• **TRY IT**
From the entries below, copy exactly the lines from the one that contains "camera: 25 degrees right, 0 degrees up" through the one that contains "(653, 538) = (764, 755): grey", both included, and only those.

• **DATA SUPPLIED**
+ + + + + + +

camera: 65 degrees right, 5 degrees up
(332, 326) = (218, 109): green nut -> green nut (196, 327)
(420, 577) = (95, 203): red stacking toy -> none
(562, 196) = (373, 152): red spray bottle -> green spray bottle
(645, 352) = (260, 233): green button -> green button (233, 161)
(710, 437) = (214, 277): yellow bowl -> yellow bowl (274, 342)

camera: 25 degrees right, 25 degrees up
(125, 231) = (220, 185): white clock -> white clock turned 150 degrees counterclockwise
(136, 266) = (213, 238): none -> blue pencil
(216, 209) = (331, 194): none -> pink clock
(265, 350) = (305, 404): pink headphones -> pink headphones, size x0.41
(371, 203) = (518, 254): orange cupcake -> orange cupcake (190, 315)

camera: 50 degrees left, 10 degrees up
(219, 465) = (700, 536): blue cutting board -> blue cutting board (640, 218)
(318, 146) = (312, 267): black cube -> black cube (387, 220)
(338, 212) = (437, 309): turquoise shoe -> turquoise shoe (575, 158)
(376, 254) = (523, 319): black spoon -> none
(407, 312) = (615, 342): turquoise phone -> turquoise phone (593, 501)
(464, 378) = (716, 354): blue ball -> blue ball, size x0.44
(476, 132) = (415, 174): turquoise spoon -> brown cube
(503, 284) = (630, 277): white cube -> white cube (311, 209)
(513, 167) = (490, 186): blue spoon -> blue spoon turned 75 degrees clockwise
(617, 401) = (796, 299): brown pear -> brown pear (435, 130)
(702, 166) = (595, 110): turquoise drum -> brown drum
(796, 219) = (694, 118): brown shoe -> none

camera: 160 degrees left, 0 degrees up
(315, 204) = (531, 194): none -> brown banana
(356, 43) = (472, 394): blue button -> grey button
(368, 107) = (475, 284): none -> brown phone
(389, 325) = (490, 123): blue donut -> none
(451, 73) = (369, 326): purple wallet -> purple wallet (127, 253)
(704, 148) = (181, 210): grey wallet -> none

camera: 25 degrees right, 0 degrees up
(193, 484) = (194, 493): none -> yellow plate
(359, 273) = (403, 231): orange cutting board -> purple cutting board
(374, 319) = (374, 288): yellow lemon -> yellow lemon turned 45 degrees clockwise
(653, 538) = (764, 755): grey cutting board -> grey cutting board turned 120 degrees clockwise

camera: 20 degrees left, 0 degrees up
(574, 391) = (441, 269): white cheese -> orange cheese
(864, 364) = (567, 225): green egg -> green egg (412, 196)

+ + + + + + +

• **EXERCISE RESULT**
camera: 25 degrees right, 0 degrees up
(193, 484) = (194, 493): none -> yellow plate
(359, 273) = (403, 231): orange cutting board -> purple cutting board
(374, 319) = (374, 288): yellow lemon -> yellow lemon turned 45 degrees clockwise
(653, 538) = (764, 755): grey cutting board -> grey cutting board turned 120 degrees clockwise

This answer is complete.